What you print should match the entries exactly, only without the pictures.

## Provided records
* * *

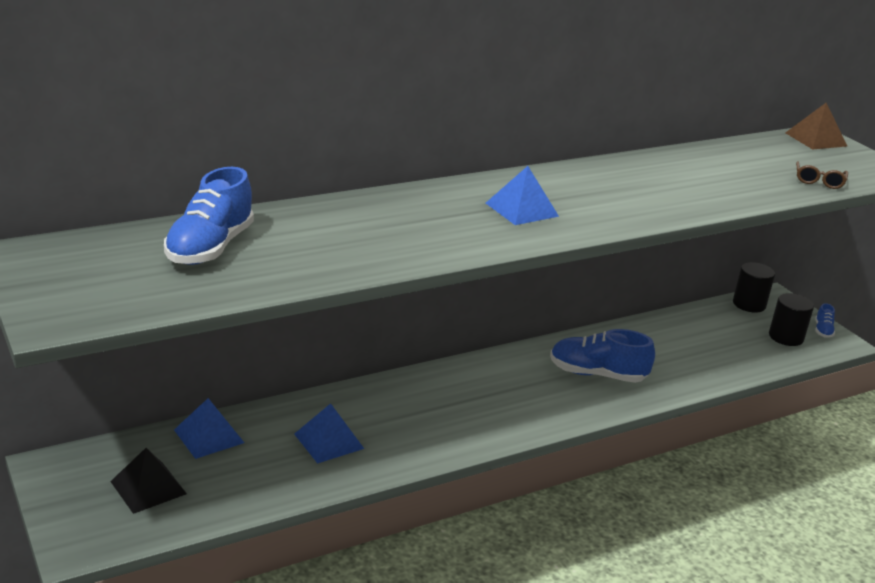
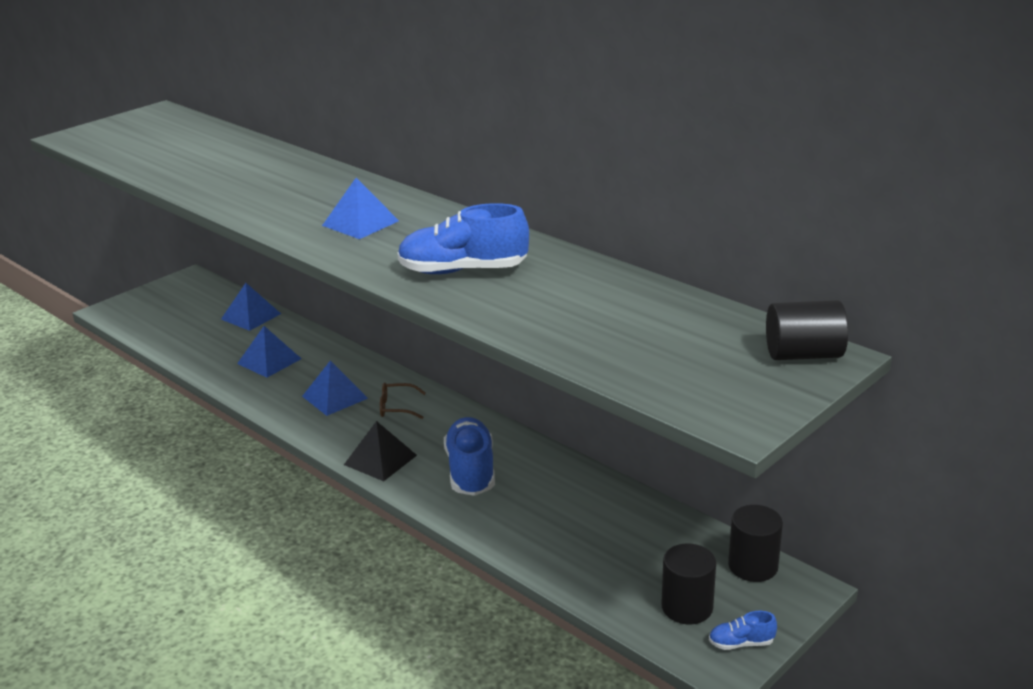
camera: 75 degrees right, 0 degrees up
black pyramid [110,448,187,514] -> black pyramid moved to [344,421,417,481]
blue shoe [164,167,254,265] -> blue shoe moved to [397,203,529,274]
brown pyramid [785,103,847,149] -> black cylinder [766,300,848,360]
brown glasses [796,161,848,189] -> brown glasses moved to [380,382,426,419]
none -> blue pyramid [302,360,368,416]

* * *

## Your solution
camera: 75 degrees right, 0 degrees up
black pyramid [110,448,187,514] -> black pyramid moved to [344,421,417,481]
blue shoe [164,167,254,265] -> blue shoe moved to [397,203,529,274]
brown pyramid [785,103,847,149] -> black cylinder [766,300,848,360]
brown glasses [796,161,848,189] -> brown glasses moved to [380,382,426,419]
none -> blue pyramid [302,360,368,416]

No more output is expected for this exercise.